◆ Problem details
Every line below that mentions the word "lila" should be copied out.
(Data extract begins)
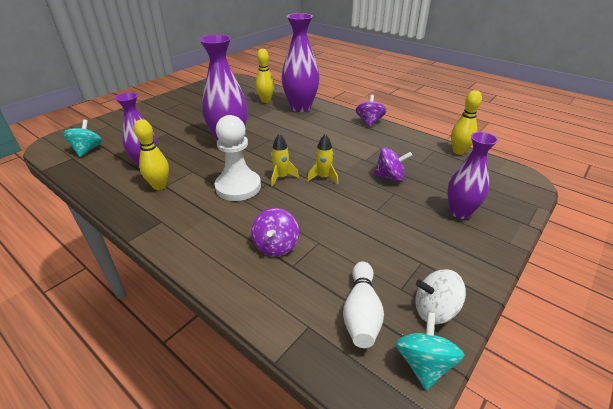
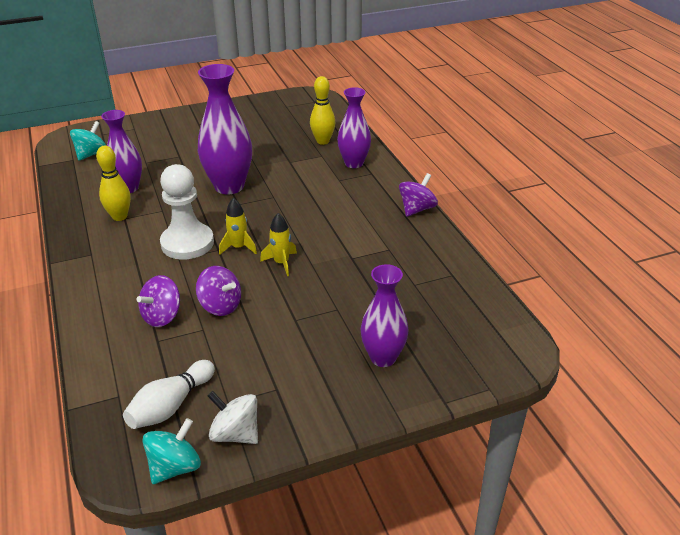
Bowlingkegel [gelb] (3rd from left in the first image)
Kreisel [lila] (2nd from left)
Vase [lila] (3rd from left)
(Data extract ends)
◆ Task solution
Kreisel [lila] (2nd from left)
Vase [lila] (3rd from left)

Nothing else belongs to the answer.